**Directive:**
At the line with "camera: 50 degrees right, 10 degrees up", start transcribing; stop after the last line of the data below. Keep it exact and leave pictures out.

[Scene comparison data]

== == ==

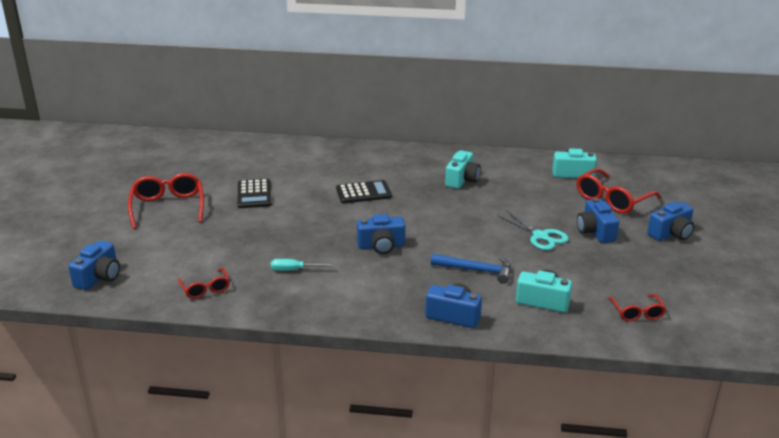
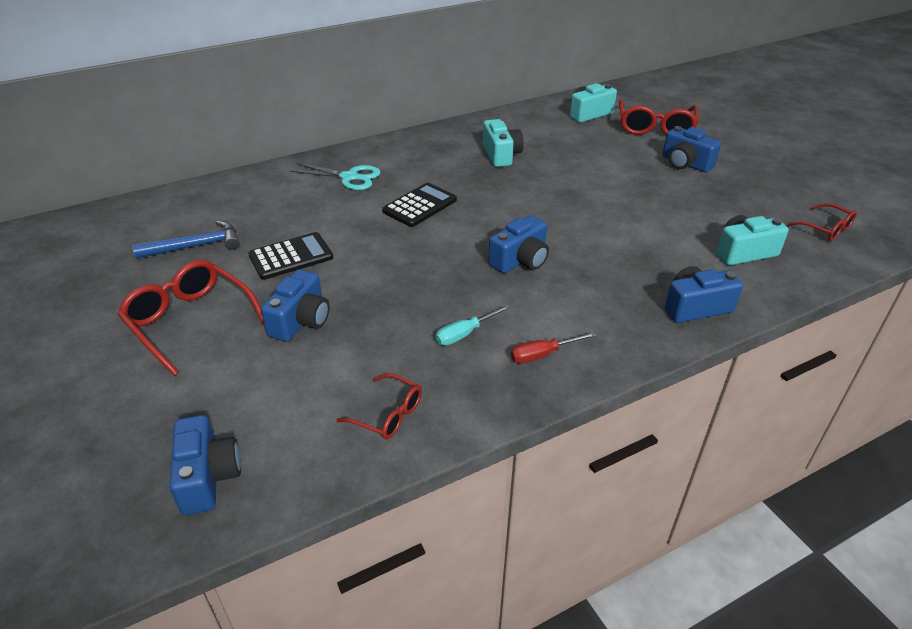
camera: 35 degrees left, 10 degrees up
(254, 194) = (291, 257): black calculator -> black calculator turned 75 degrees counterclockwise
(322, 298) = (543, 354): none -> red screwdriver
(476, 270) = (646, 246): blue hammer -> blue hammer (196, 246)
(540, 236) = (649, 186): turquoise scissors -> turquoise scissors (350, 177)
(671, 233) = (741, 142): blue camera -> blue camera (301, 321)

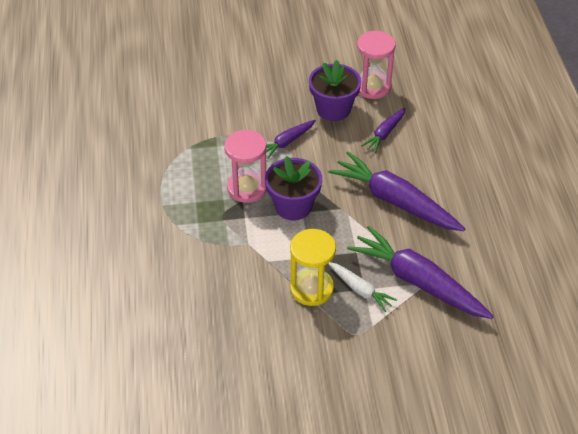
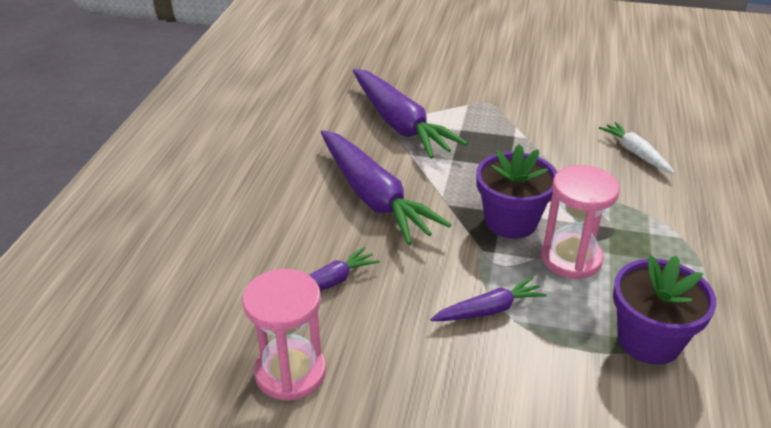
camera: 160 degrees left, 10 degrees down
(311, 288) = (518, 141): yellow hourglass -> none
(333, 109) = (384, 347): purple flower pot -> purple flower pot (649, 340)
(360, 290) = (465, 130): white carrot -> white carrot (635, 153)

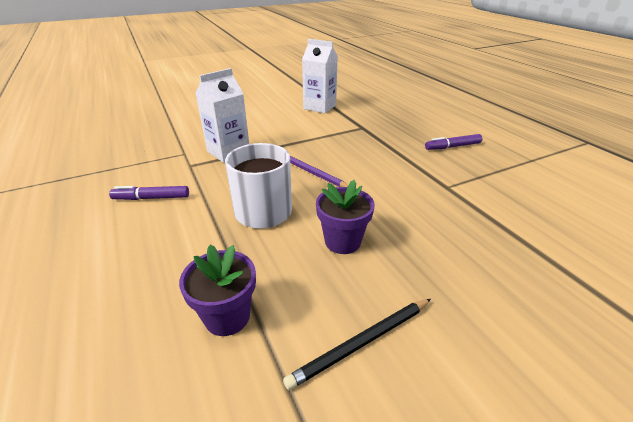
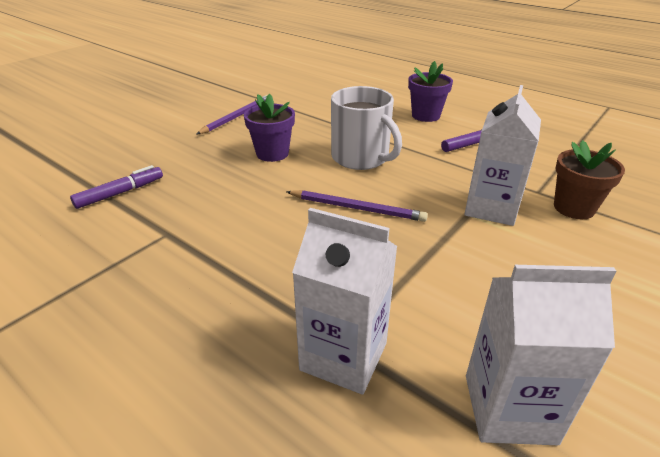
camera: 155 degrees right, 0 degrees up
(185, 142) = (574, 208): none -> brown flower pot
(227, 316) = (319, 109): purple flower pot -> purple flower pot (425, 116)
(361, 343) = (237, 116): black pencil -> purple pencil
(364, 124) = (343, 356): none -> white carton
(452, 147) = (137, 332): purple marker -> purple marker (120, 193)

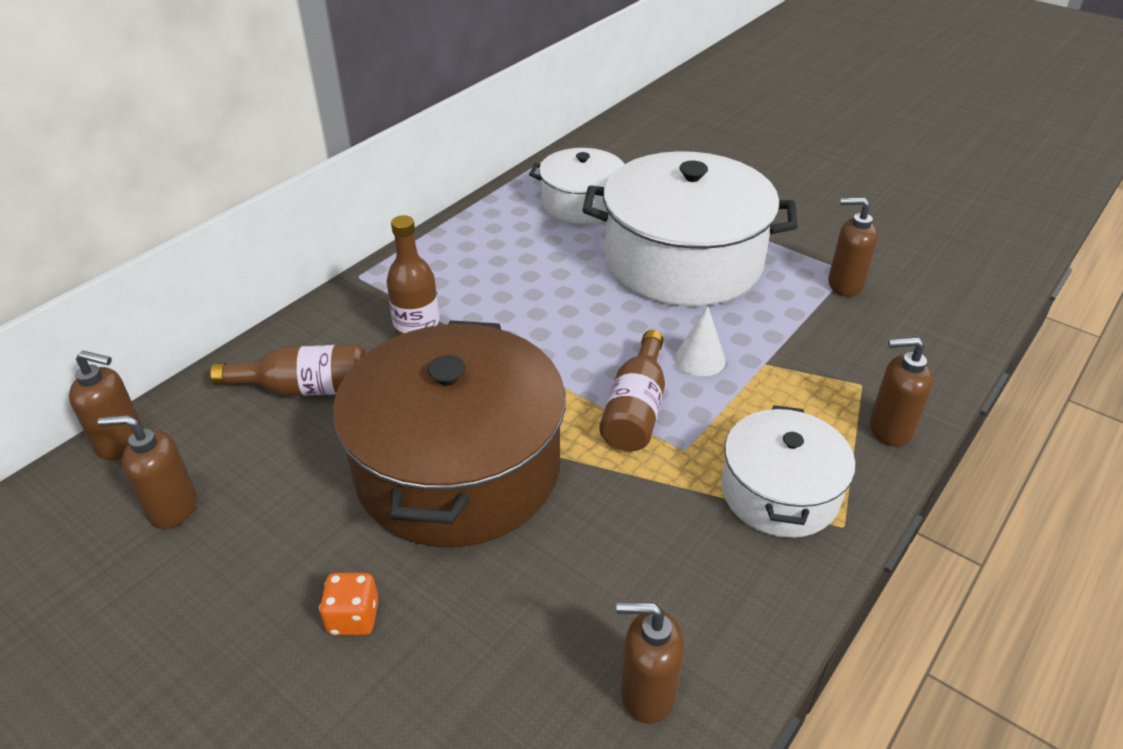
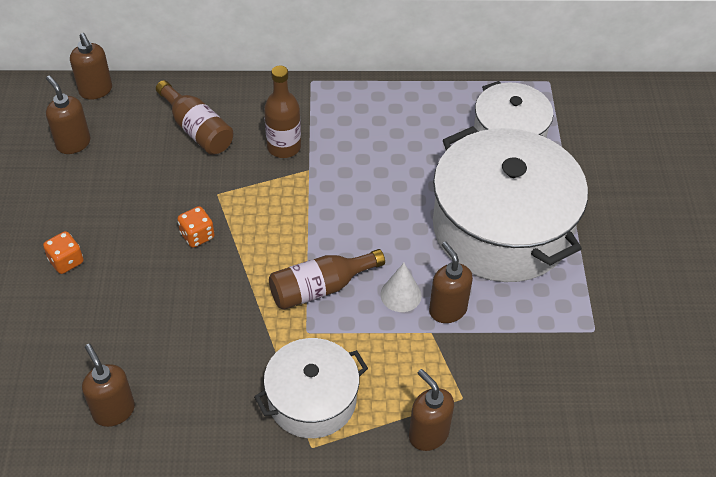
camera: 50 degrees right, 10 degrees up
(458, 468) = (197, 236): brown pot -> orange dice
(844, 284) = (574, 336): brown soap dispenser -> brown soap dispenser (447, 310)

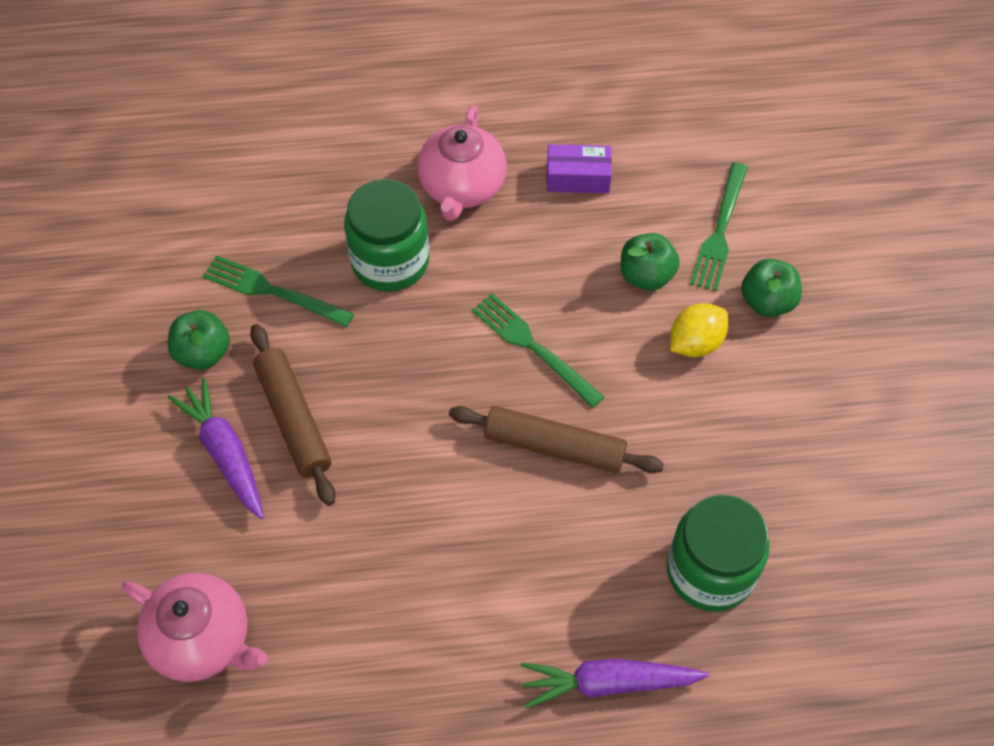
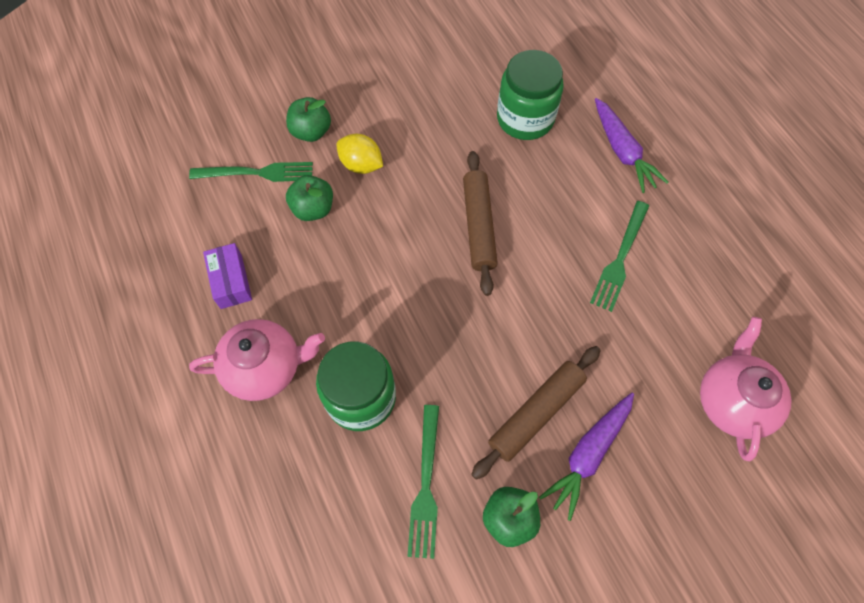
camera: 110 degrees left, 5 degrees up
(532, 346) = (403, 265): green fork -> green fork (620, 260)

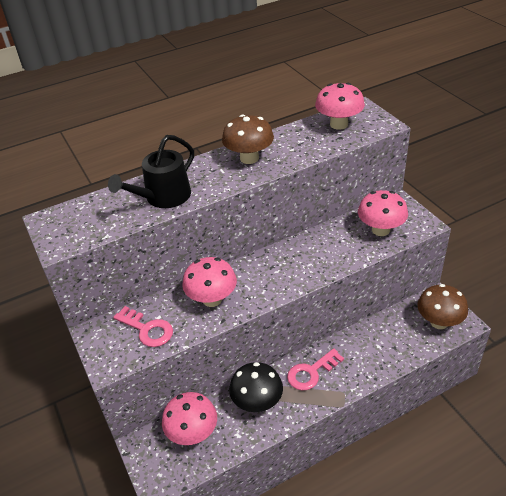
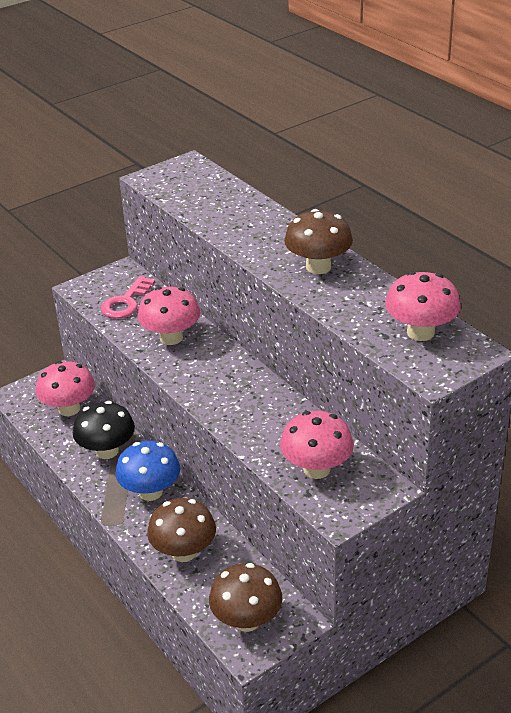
camera: 80 degrees right, 5 degrees down
(163, 197) = (231, 221): black watering can -> none
(311, 372) = (150, 492): pink key -> blue mushroom
(377, 353) = (184, 552): none -> brown mushroom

== == ==

**Solution to the problem:**
camera: 50 degrees right, 10 degrees up
(458, 468) = (197, 236): brown pot -> orange dice
(844, 284) = (574, 336): brown soap dispenser -> brown soap dispenser (447, 310)

camera: 110 degrees left, 5 degrees up
(532, 346) = (403, 265): green fork -> green fork (620, 260)

camera: 80 degrees right, 5 degrees down
(163, 197) = (231, 221): black watering can -> none
(311, 372) = (150, 492): pink key -> blue mushroom
(377, 353) = (184, 552): none -> brown mushroom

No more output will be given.